__Input material__:
+++++

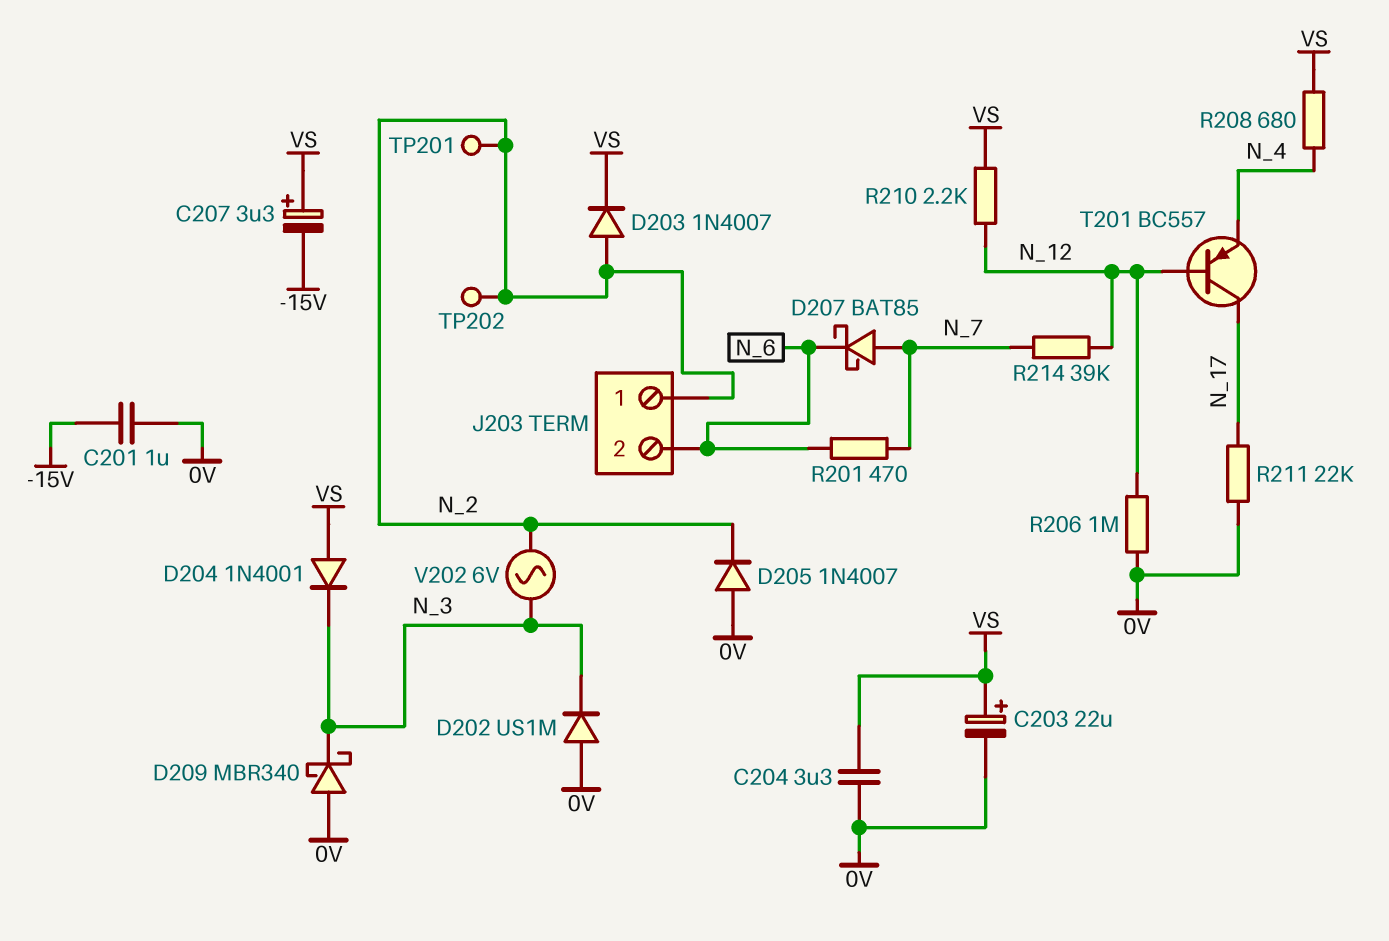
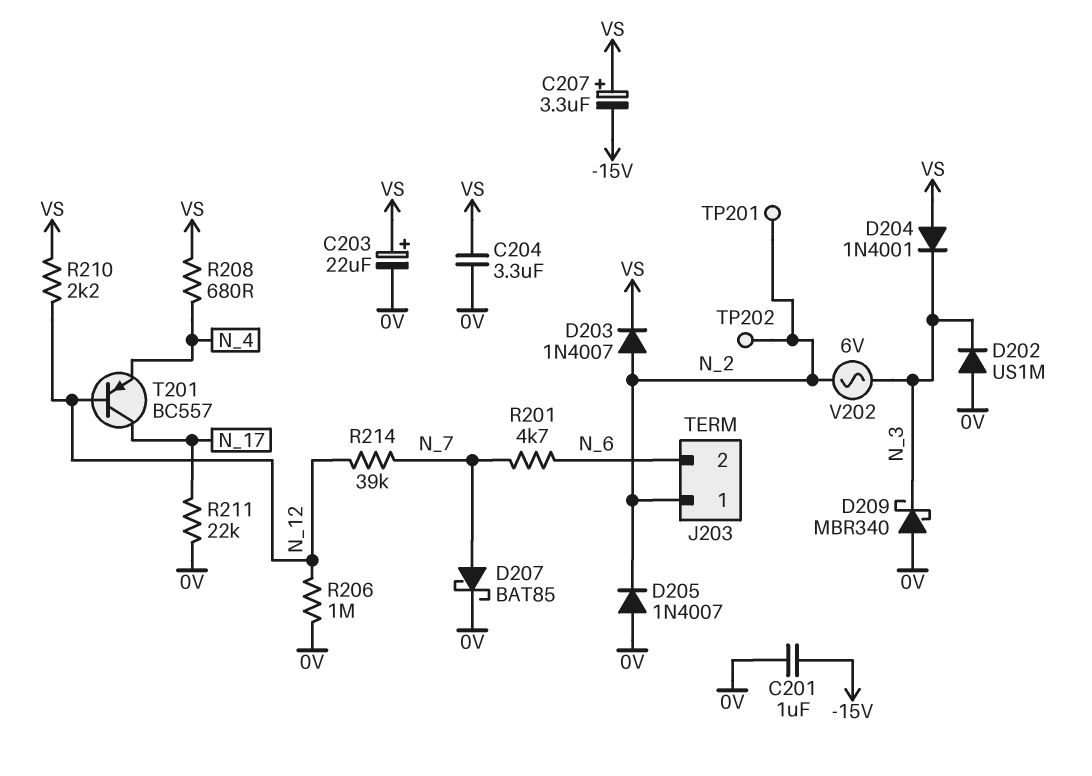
D207: schottky BAT85 (A N_7, K N_6) -> schottky BAT85 (A N_7, K 0V)
R201: 470 (N_6, N_7) -> 4.7k (N_6, N_7)

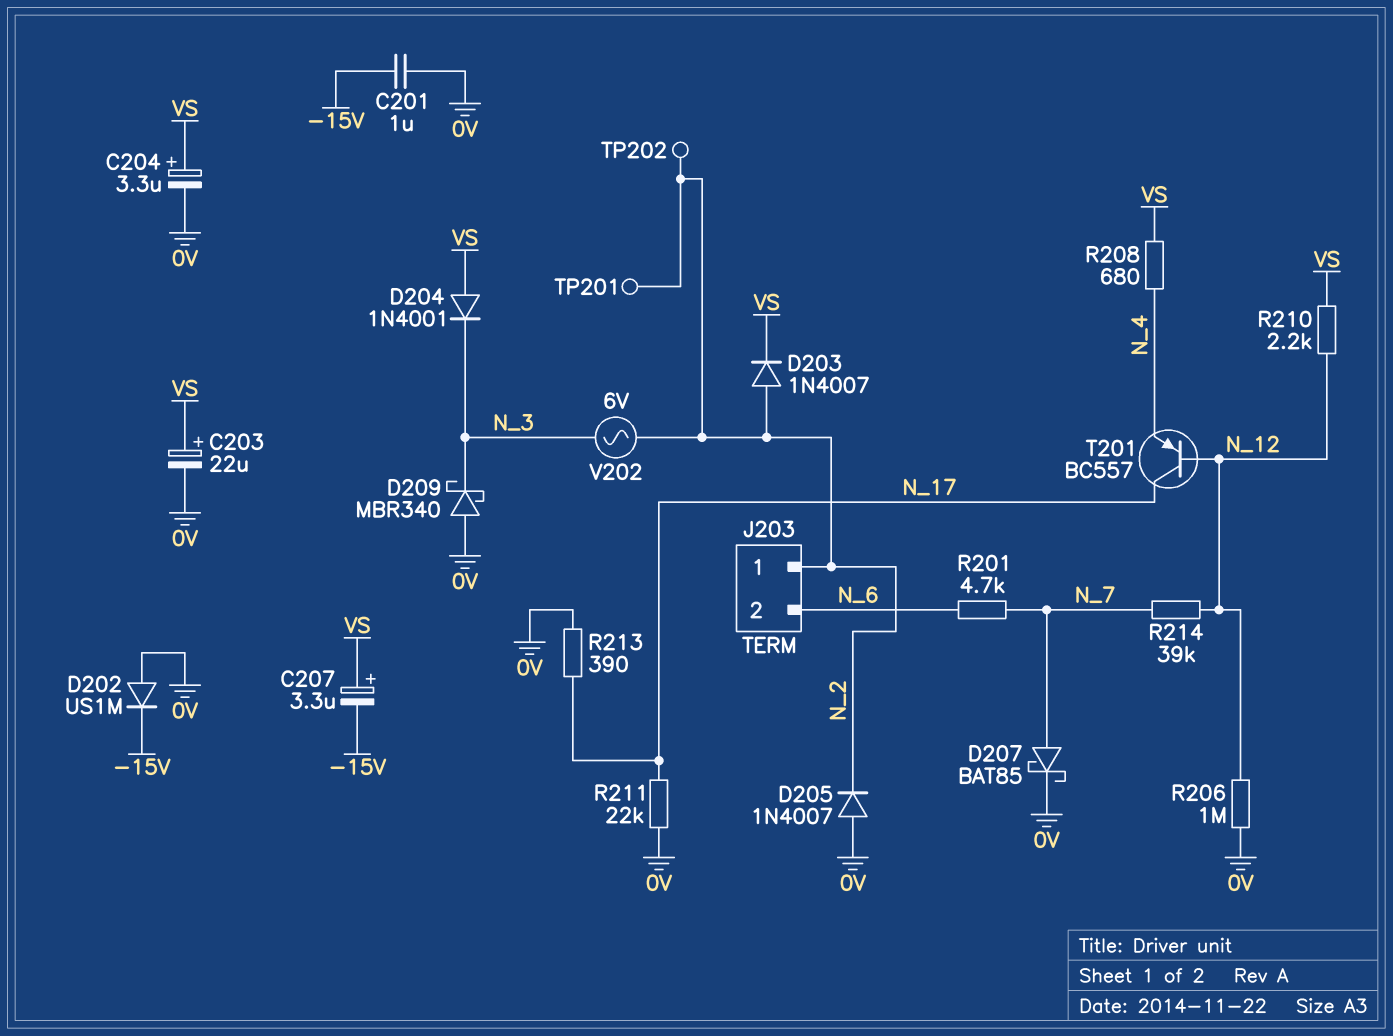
C204: 3.3uF (0V, VS) -> 3.3uF (plus VS, minus 0V)
D202: diode US1M (A 0V, K N_3) -> diode US1M (A 0V, K -15V)
R213: none -> 390 (0V, N_17)

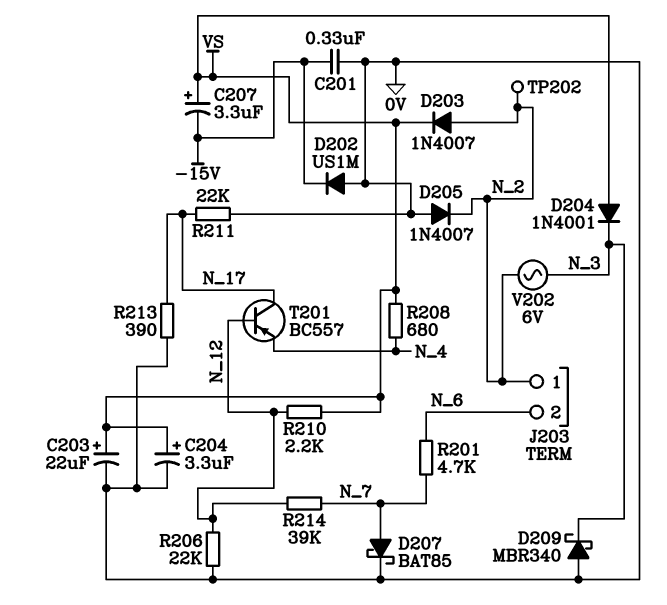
C201: 1uF (-15V, 0V) -> 330nF (-15V, 0V)
R206: 1M (0V, N_12) -> 22k (0V, N_12)
TP201: test point (N_2) -> none

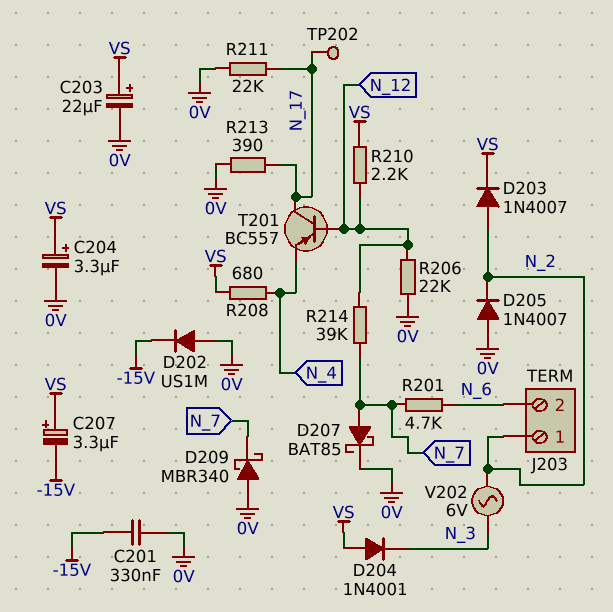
D209: schottky MBR340 (A 0V, K N_3) -> schottky MBR340 (A 0V, K N_7)
TP202: test point (N_2) -> test point (N_17)

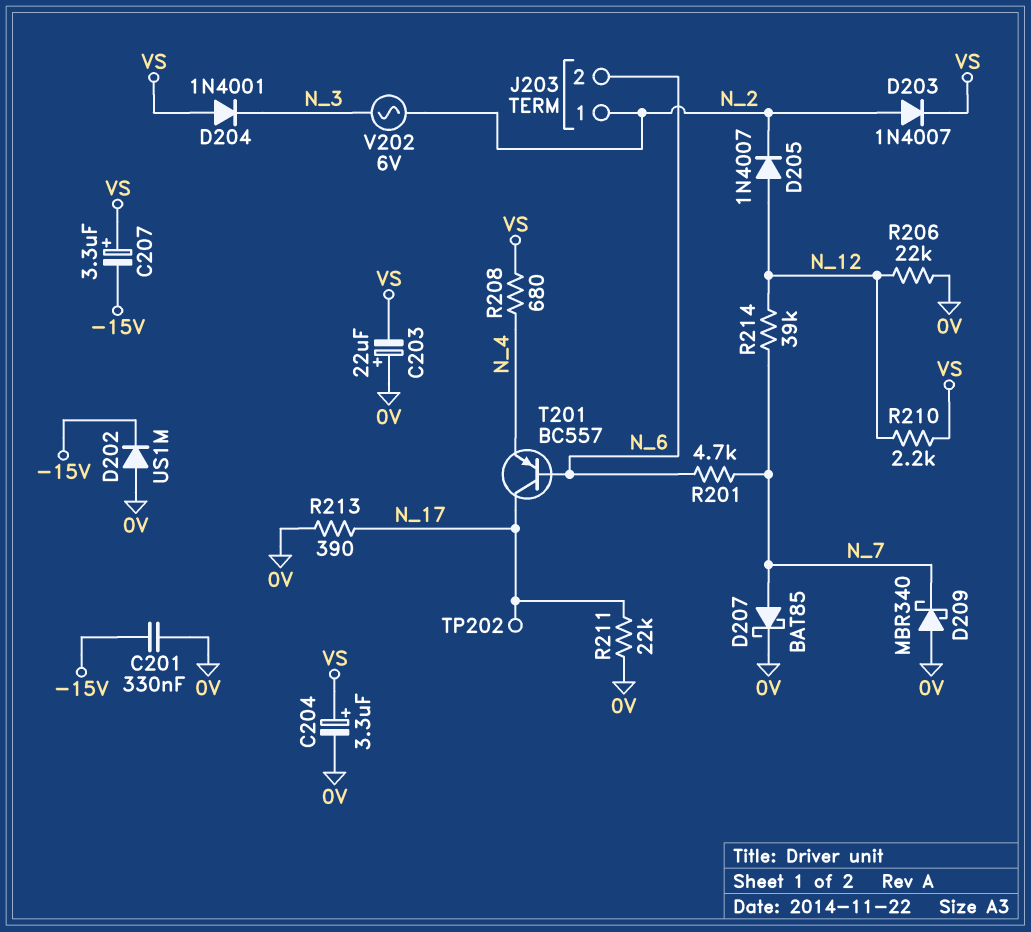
C203: 22uF (plus VS, minus 0V) -> 22uF (plus 0V, minus VS)
D205: diode 1N4007 (A 0V, K N_2) -> diode 1N4007 (A N_12, K N_2)
T201: PNP BC557 (B N_12, C N_17, E N_4) -> PNP BC557 (B N_6, C N_17, E N_4)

+++++

__Task item__:
Every record must be copied exactly, with the pictures left out.

__Result__:
D207: schottky BAT85 (A N_7, K N_6) -> schottky BAT85 (A N_7, K 0V)
R201: 470 (N_6, N_7) -> 4.7k (N_6, N_7)

C204: 3.3uF (0V, VS) -> 3.3uF (plus VS, minus 0V)
D202: diode US1M (A 0V, K N_3) -> diode US1M (A 0V, K -15V)
R213: none -> 390 (0V, N_17)

C201: 1uF (-15V, 0V) -> 330nF (-15V, 0V)
R206: 1M (0V, N_12) -> 22k (0V, N_12)
TP201: test point (N_2) -> none

D209: schottky MBR340 (A 0V, K N_3) -> schottky MBR340 (A 0V, K N_7)
TP202: test point (N_2) -> test point (N_17)

C203: 22uF (plus VS, minus 0V) -> 22uF (plus 0V, minus VS)
D205: diode 1N4007 (A 0V, K N_2) -> diode 1N4007 (A N_12, K N_2)
T201: PNP BC557 (B N_12, C N_17, E N_4) -> PNP BC557 (B N_6, C N_17, E N_4)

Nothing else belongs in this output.